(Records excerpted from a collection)
• • • • •

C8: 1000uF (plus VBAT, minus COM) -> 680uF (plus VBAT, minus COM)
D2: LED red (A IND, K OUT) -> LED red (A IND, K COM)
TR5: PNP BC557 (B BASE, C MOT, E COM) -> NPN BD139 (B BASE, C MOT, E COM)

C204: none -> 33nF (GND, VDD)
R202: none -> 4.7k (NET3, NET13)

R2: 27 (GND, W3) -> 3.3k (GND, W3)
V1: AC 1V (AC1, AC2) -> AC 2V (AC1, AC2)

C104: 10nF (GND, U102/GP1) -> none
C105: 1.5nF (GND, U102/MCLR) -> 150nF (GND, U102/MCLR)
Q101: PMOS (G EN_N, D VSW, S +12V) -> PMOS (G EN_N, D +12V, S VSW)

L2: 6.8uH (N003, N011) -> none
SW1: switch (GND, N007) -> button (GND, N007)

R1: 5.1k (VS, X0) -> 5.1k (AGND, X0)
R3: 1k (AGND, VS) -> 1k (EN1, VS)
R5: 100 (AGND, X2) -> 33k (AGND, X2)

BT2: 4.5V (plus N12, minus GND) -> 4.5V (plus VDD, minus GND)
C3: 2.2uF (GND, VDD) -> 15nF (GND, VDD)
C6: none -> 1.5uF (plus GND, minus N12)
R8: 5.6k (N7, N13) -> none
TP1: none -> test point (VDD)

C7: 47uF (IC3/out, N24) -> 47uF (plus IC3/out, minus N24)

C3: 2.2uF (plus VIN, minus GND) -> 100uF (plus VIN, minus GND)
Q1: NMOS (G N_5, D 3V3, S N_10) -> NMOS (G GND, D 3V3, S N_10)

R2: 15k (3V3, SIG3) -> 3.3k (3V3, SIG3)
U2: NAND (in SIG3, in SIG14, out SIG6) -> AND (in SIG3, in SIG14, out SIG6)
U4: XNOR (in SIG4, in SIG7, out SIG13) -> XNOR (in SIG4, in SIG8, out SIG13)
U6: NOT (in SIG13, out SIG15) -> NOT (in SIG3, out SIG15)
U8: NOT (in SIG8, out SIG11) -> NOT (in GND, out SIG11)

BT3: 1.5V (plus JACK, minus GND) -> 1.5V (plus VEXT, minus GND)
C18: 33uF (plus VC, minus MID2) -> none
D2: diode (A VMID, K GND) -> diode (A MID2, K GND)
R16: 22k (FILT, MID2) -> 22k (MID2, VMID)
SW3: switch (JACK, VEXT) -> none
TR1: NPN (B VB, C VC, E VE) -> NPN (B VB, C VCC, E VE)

• • • • •

▸ Task to complete
Return, from the data, each line that has the word "VMID" in it.

▸ Answer box
D2: diode (A VMID, K GND) -> diode (A MID2, K GND)
R16: 22k (FILT, MID2) -> 22k (MID2, VMID)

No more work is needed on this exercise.